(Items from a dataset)
·····

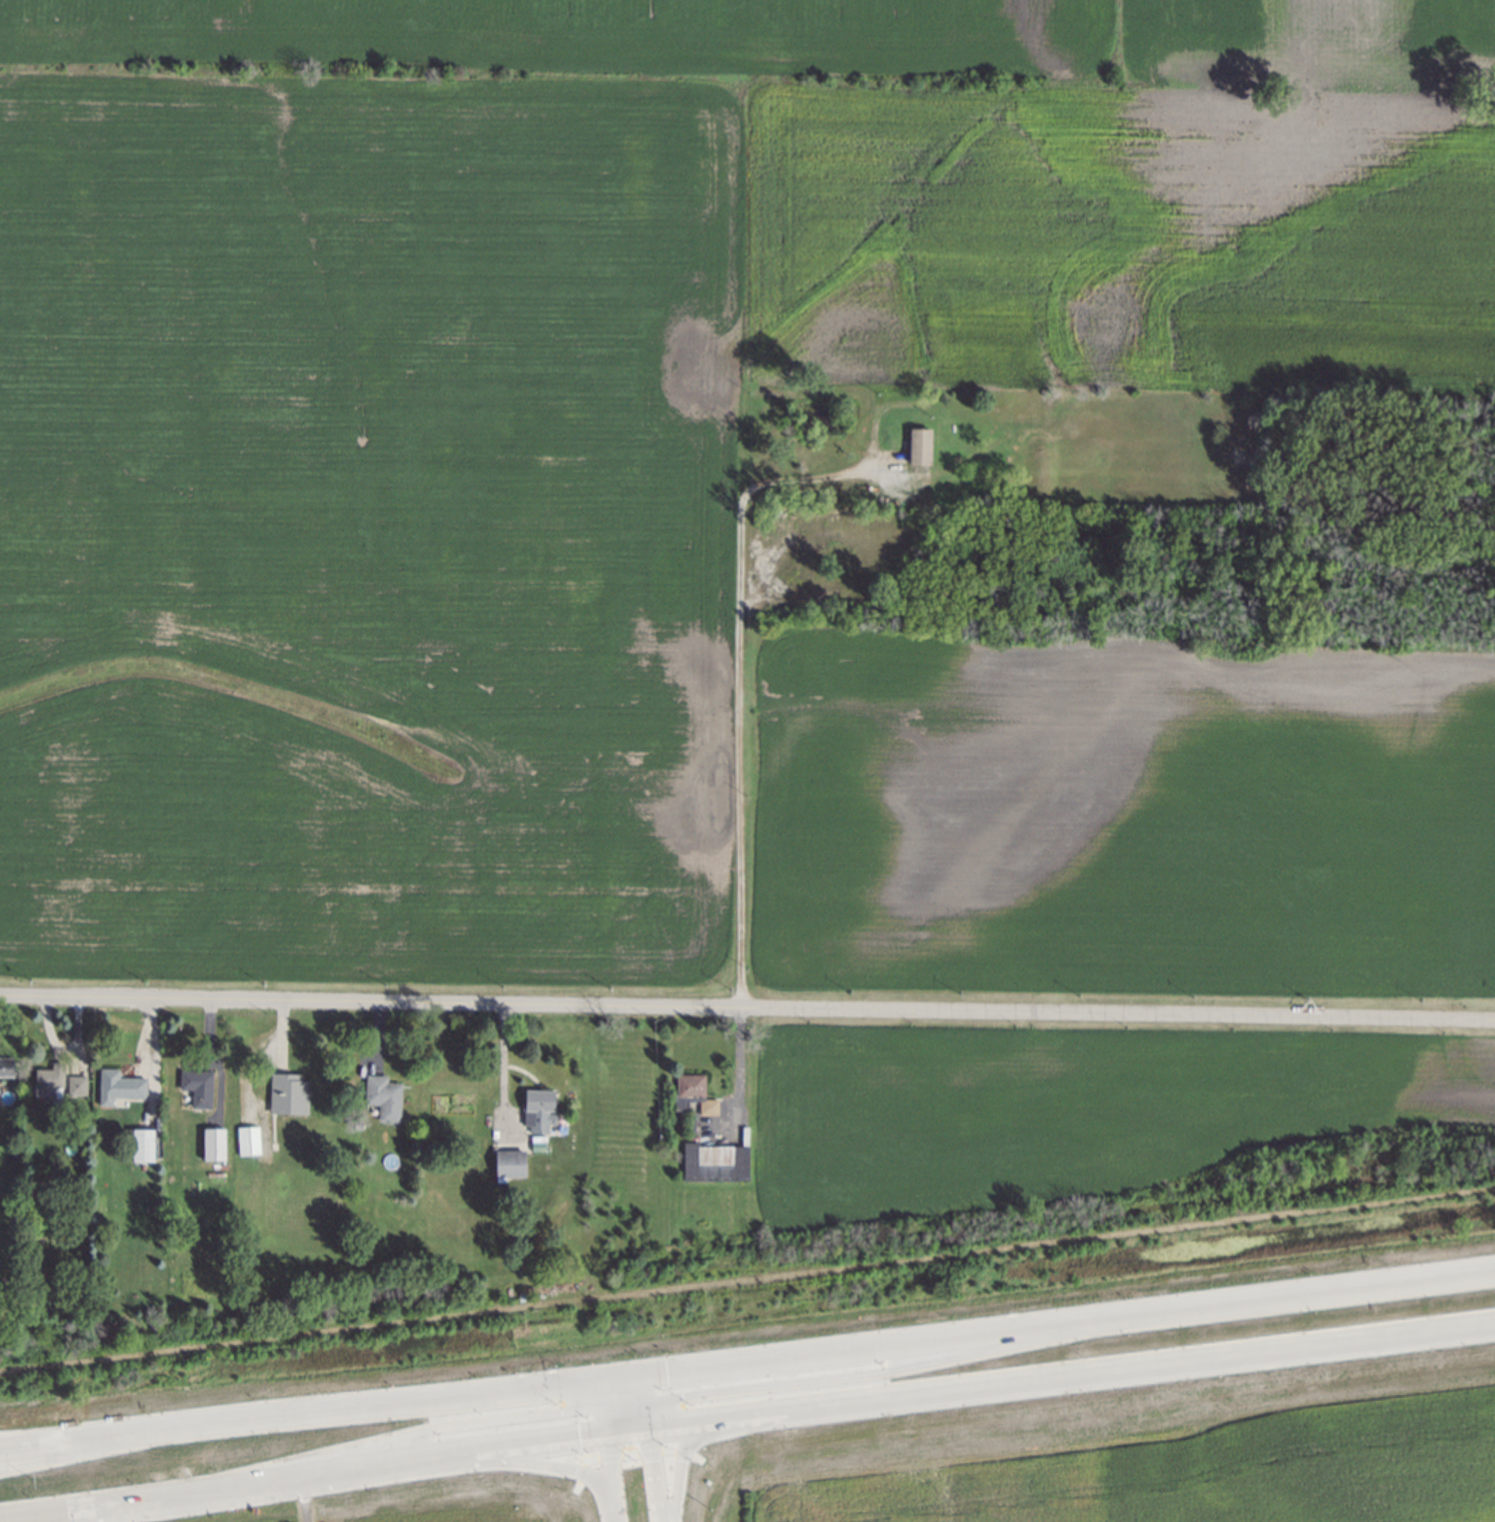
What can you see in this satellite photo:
building: (921, 445)
crop: (702, 496)
road: (735, 675)
road: (747, 1007)
road: (743, 1065)
building: (6, 1066)
road: (502, 1069)
building: (49, 1081)
building: (77, 1085)
building: (120, 1086)
building: (199, 1087)
building: (697, 1091)
building: (289, 1093)
building: (384, 1097)
building: (540, 1108)
building: (249, 1140)
building: (142, 1144)
building: (214, 1144)
building: (511, 1163)
road: (1057, 1321)
traffic signals: (657, 1370)
road: (1101, 1370)
road: (874, 1373)
road: (628, 1389)
traffic signals: (682, 1397)
road: (310, 1409)
traffic signals: (562, 1411)
road: (615, 1412)
road: (641, 1415)
road: (677, 1423)
road: (417, 1430)
road: (625, 1430)
traffic signals: (588, 1435)
road: (18, 1442)
crop: (1030, 1460)
traffic signals: (651, 1461)
road: (609, 1462)
road: (680, 1466)
road: (403, 1473)
road: (653, 1474)
road: (302, 1475)
road: (614, 1506)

·····

Print the records above word for word, omitting any picture they contain.

What can you see in this satellite photo:
building: (921, 445)
crop: (702, 496)
road: (735, 675)
road: (747, 1007)
road: (743, 1065)
building: (6, 1066)
road: (502, 1069)
building: (49, 1081)
building: (77, 1085)
building: (120, 1086)
building: (199, 1087)
building: (697, 1091)
building: (289, 1093)
building: (384, 1097)
building: (540, 1108)
building: (249, 1140)
building: (142, 1144)
building: (214, 1144)
building: (511, 1163)
road: (1057, 1321)
traffic signals: (657, 1370)
road: (1101, 1370)
road: (874, 1373)
road: (628, 1389)
traffic signals: (682, 1397)
road: (310, 1409)
traffic signals: (562, 1411)
road: (615, 1412)
road: (641, 1415)
road: (677, 1423)
road: (417, 1430)
road: (625, 1430)
traffic signals: (588, 1435)
road: (18, 1442)
crop: (1030, 1460)
traffic signals: (651, 1461)
road: (609, 1462)
road: (680, 1466)
road: (403, 1473)
road: (653, 1474)
road: (302, 1475)
road: (614, 1506)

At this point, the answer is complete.